> **YOUR OBJECTIVE**:
Copy the lines below exactly, starting at the line that contains "R12: 68 (BASE, TICK) -> 1 (BASE, TICK)" and stopping after the last line, and include no other lines.

═══ PROVIDED DATA ═══

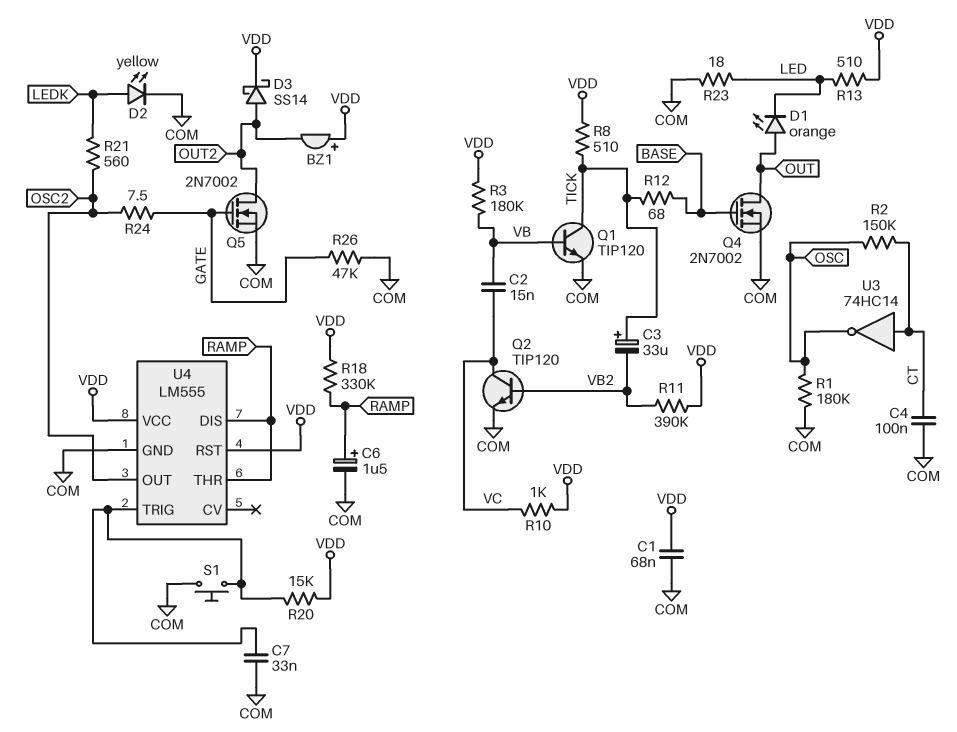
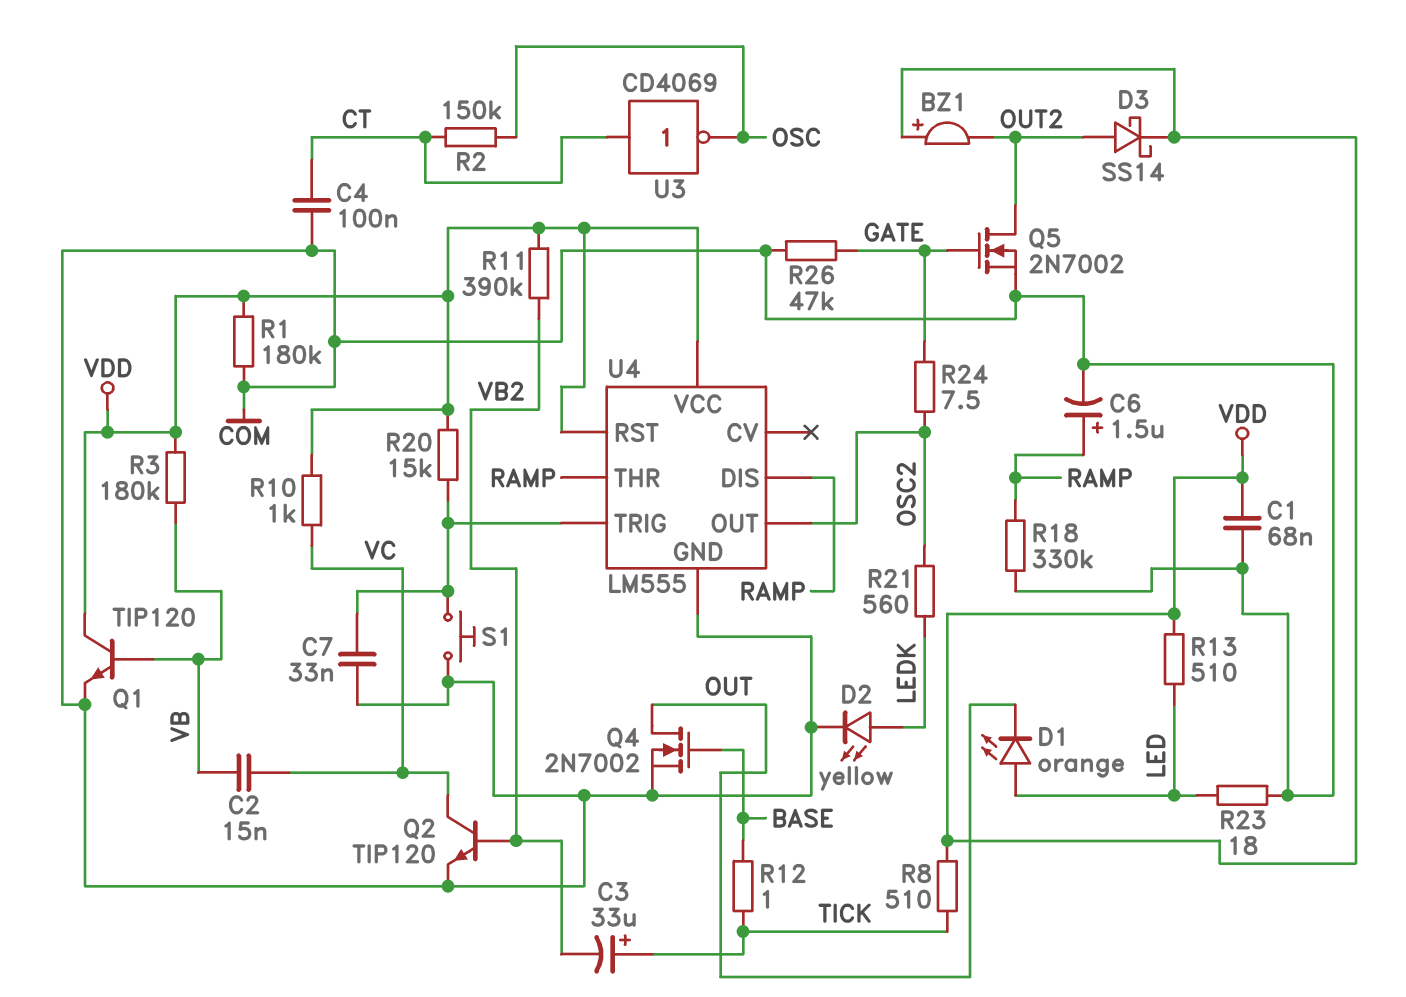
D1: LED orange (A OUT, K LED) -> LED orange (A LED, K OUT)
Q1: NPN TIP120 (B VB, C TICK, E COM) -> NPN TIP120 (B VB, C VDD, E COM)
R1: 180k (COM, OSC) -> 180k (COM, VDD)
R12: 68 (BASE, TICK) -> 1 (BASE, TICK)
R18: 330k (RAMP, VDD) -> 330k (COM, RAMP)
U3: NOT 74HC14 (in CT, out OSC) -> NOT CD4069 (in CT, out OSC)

═══

> **ANSWER TO THIS TASK**:
R12: 68 (BASE, TICK) -> 1 (BASE, TICK)
R18: 330k (RAMP, VDD) -> 330k (COM, RAMP)
U3: NOT 74HC14 (in CT, out OSC) -> NOT CD4069 (in CT, out OSC)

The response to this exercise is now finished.